Your instructions:
All of the data, except its images, should be set down exactly as it appears.

Data for this exercise START

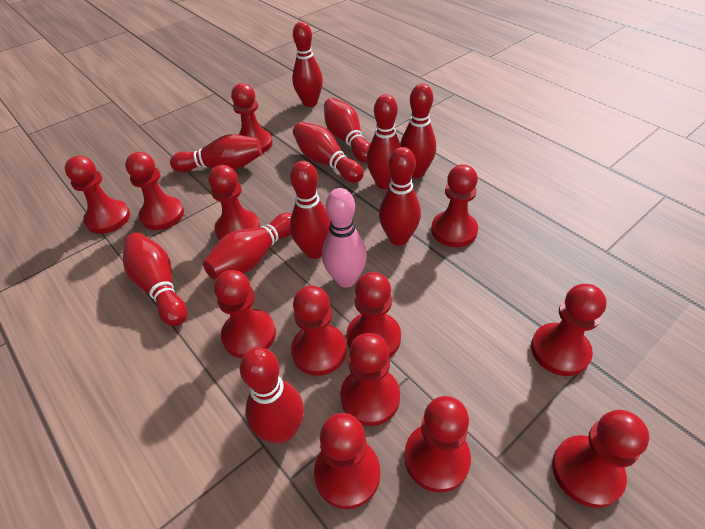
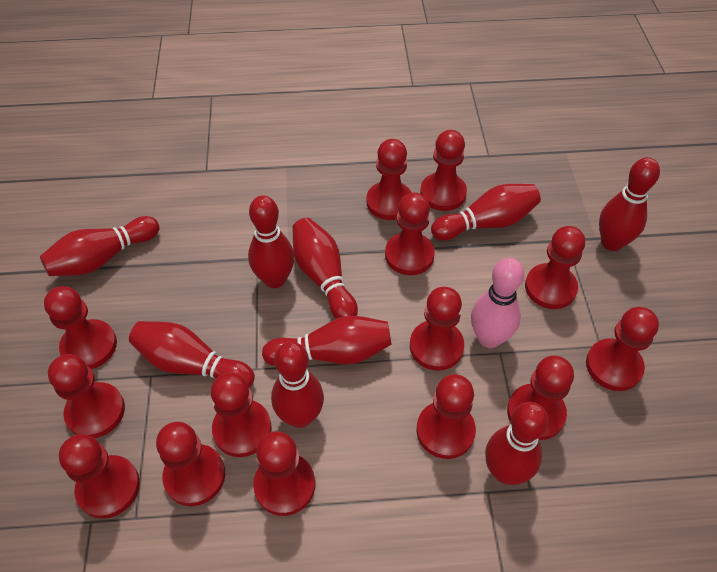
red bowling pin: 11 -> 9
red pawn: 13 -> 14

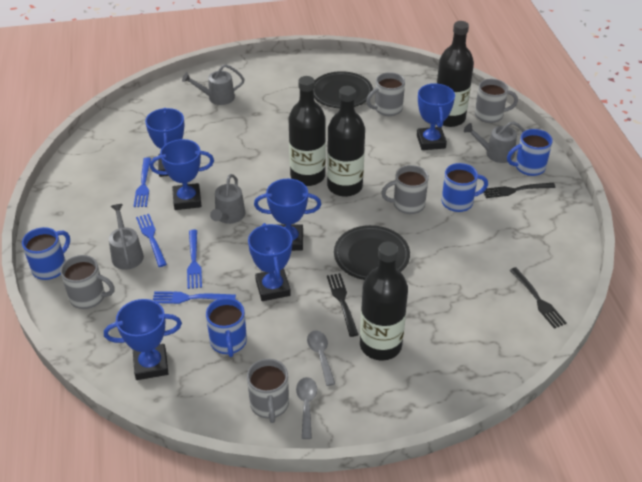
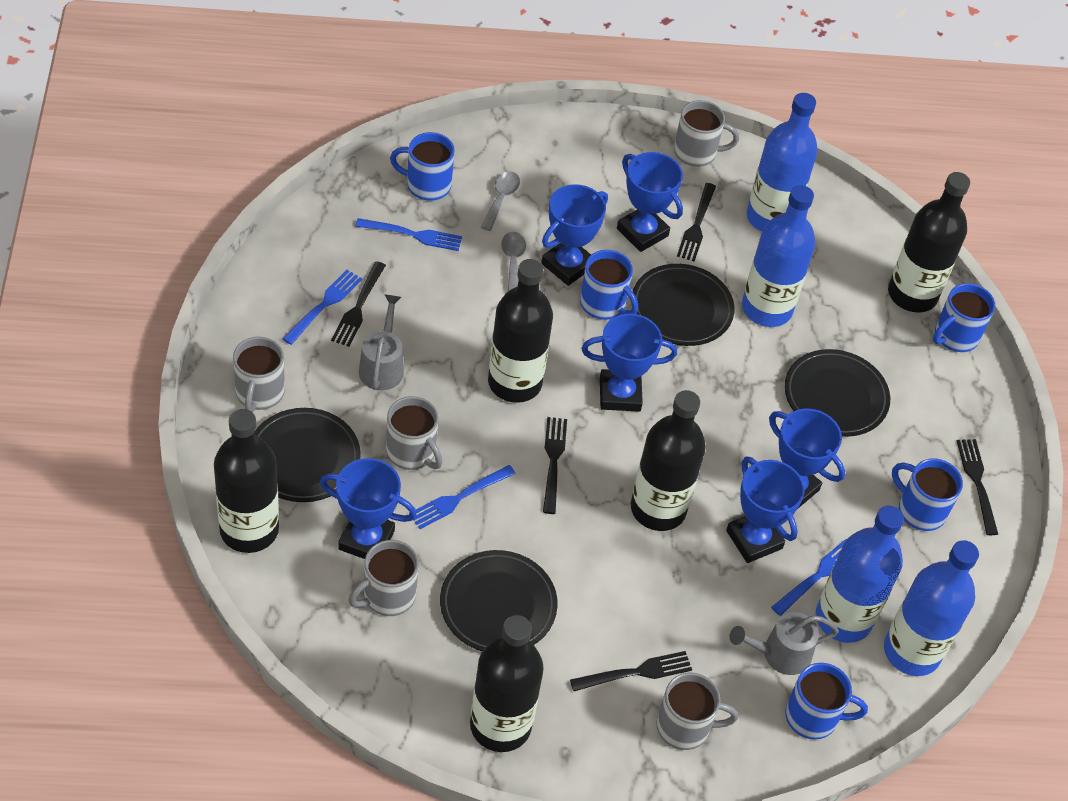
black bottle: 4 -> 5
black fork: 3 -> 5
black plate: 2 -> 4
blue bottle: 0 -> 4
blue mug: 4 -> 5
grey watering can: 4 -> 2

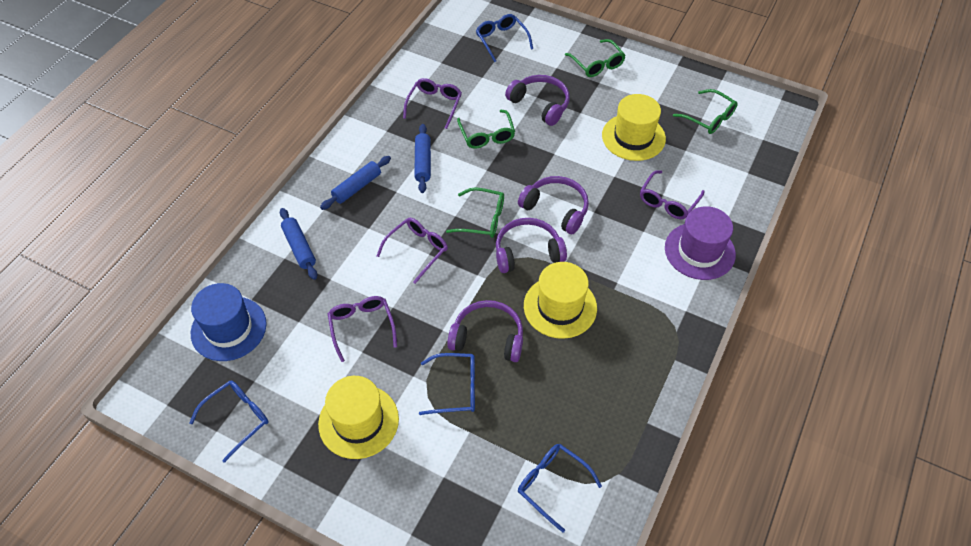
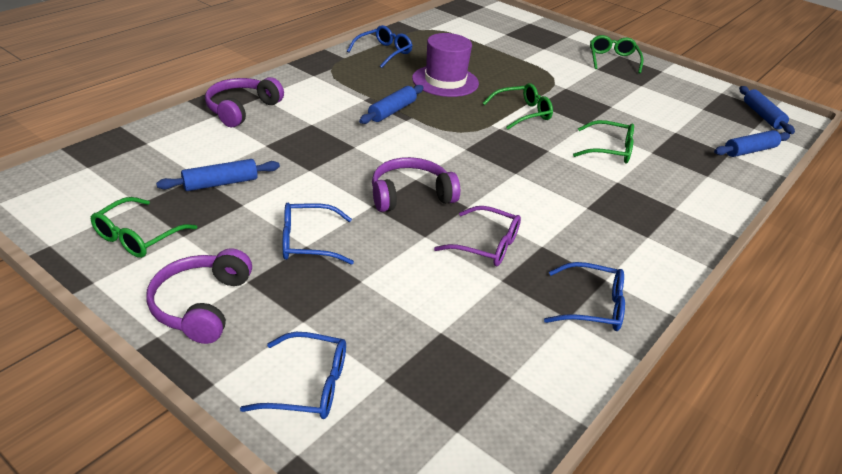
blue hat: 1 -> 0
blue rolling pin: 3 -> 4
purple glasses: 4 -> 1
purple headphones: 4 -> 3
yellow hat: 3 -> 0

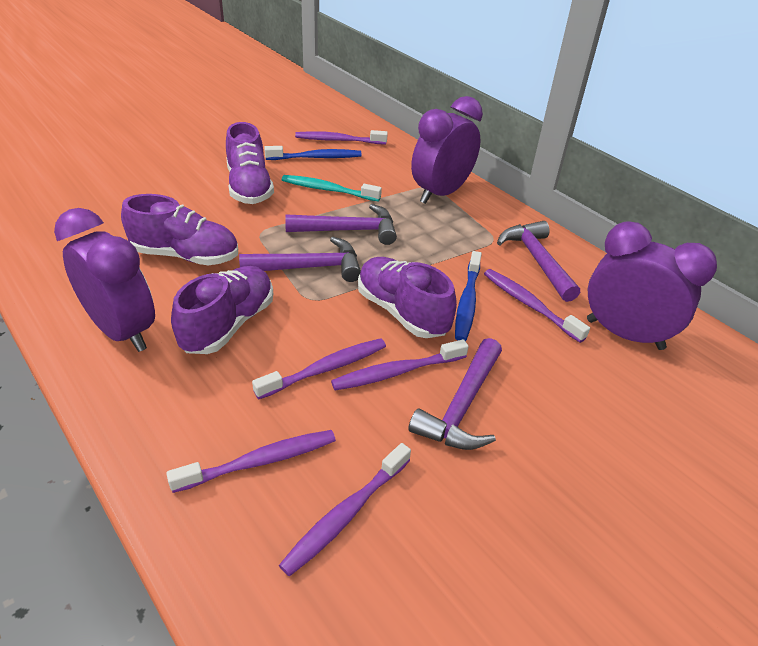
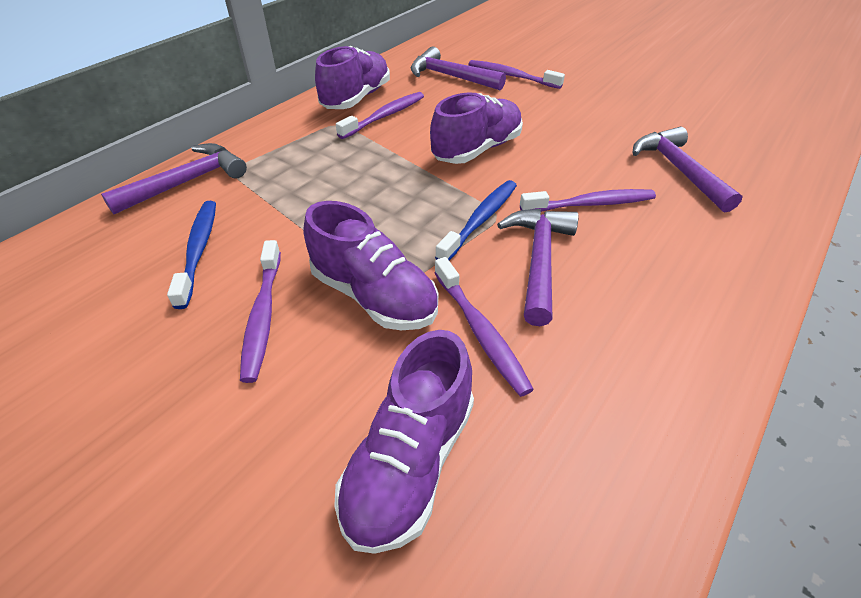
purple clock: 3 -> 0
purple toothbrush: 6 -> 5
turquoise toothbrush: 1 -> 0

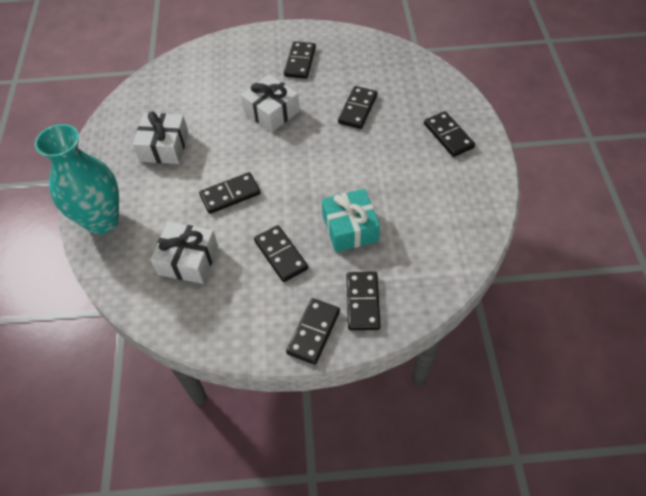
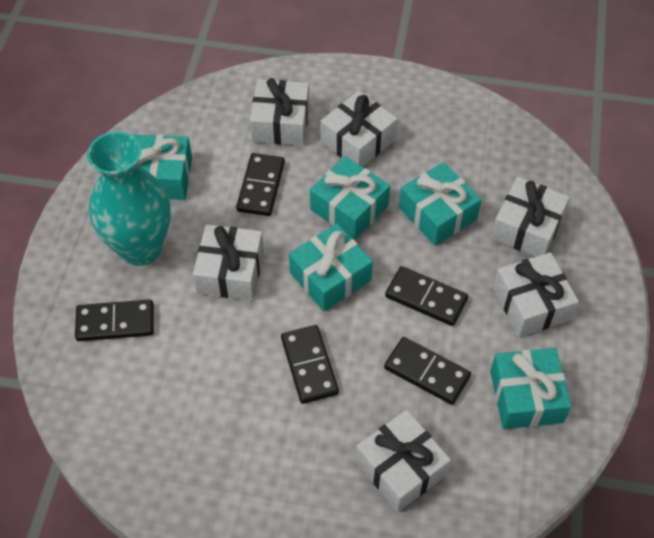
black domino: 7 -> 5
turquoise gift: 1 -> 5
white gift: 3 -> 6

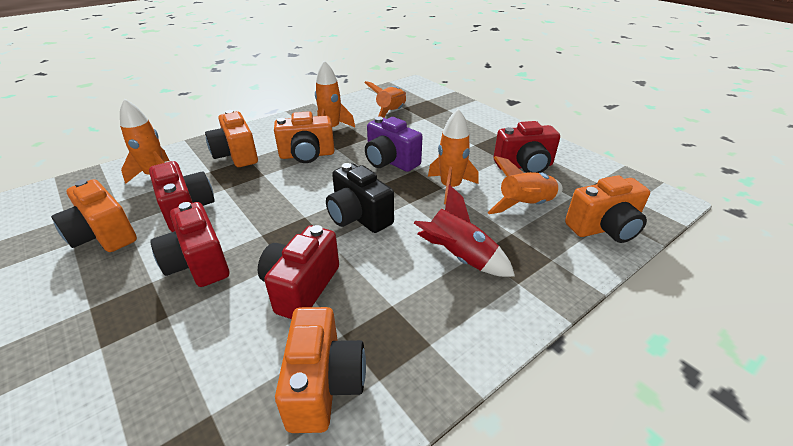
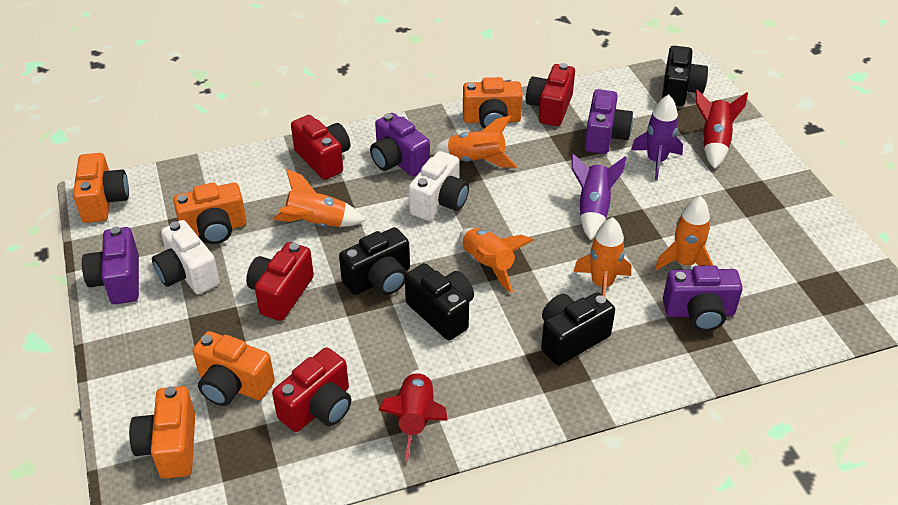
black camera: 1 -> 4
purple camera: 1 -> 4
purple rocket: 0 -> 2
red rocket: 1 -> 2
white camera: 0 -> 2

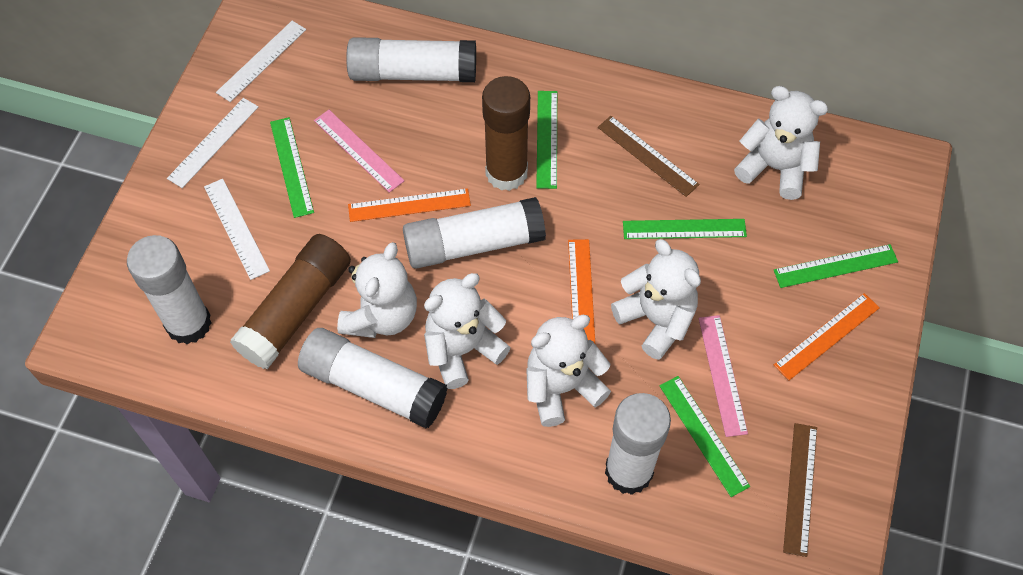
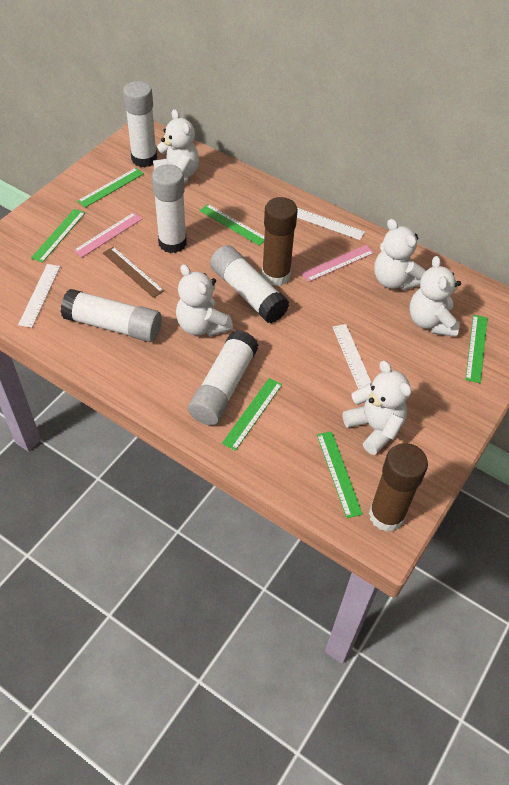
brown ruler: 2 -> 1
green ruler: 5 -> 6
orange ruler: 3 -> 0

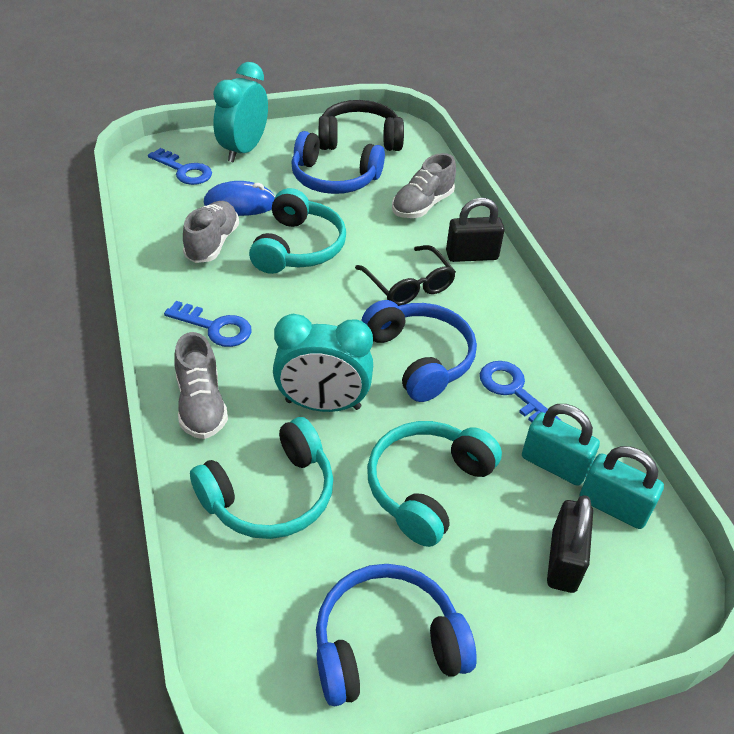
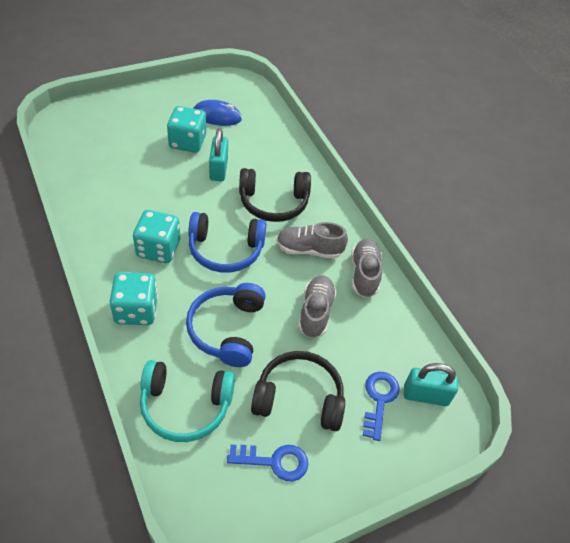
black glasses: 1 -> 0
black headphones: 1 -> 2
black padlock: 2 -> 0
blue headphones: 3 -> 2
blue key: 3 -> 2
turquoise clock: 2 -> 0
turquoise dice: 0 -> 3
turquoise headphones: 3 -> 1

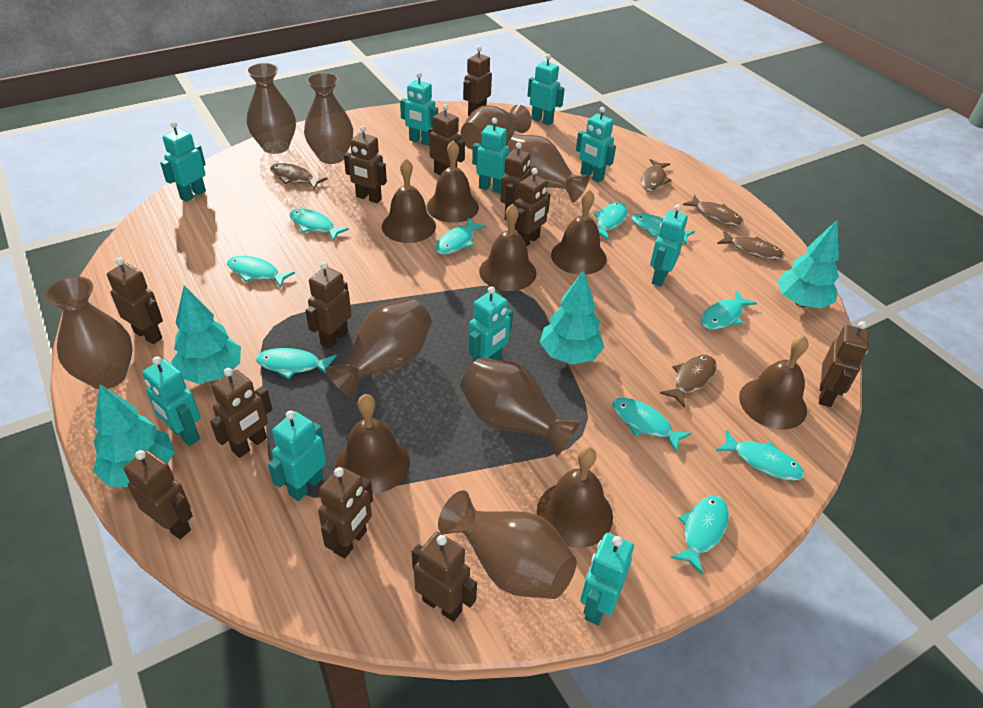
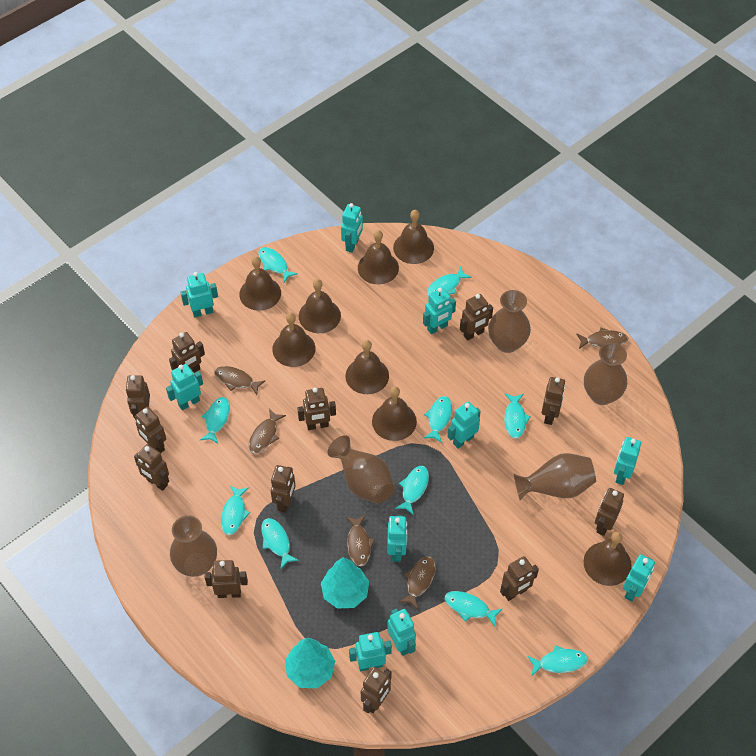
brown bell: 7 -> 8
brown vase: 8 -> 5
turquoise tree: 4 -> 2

Data for this exercise END

Result of this exercise:
red bowling pin: 11 -> 9
red pawn: 13 -> 14

black bottle: 4 -> 5
black fork: 3 -> 5
black plate: 2 -> 4
blue bottle: 0 -> 4
blue mug: 4 -> 5
grey watering can: 4 -> 2

blue hat: 1 -> 0
blue rolling pin: 3 -> 4
purple glasses: 4 -> 1
purple headphones: 4 -> 3
yellow hat: 3 -> 0

purple clock: 3 -> 0
purple toothbrush: 6 -> 5
turquoise toothbrush: 1 -> 0

black domino: 7 -> 5
turquoise gift: 1 -> 5
white gift: 3 -> 6

black camera: 1 -> 4
purple camera: 1 -> 4
purple rocket: 0 -> 2
red rocket: 1 -> 2
white camera: 0 -> 2

brown ruler: 2 -> 1
green ruler: 5 -> 6
orange ruler: 3 -> 0

black glasses: 1 -> 0
black headphones: 1 -> 2
black padlock: 2 -> 0
blue headphones: 3 -> 2
blue key: 3 -> 2
turquoise clock: 2 -> 0
turquoise dice: 0 -> 3
turquoise headphones: 3 -> 1

brown bell: 7 -> 8
brown vase: 8 -> 5
turquoise tree: 4 -> 2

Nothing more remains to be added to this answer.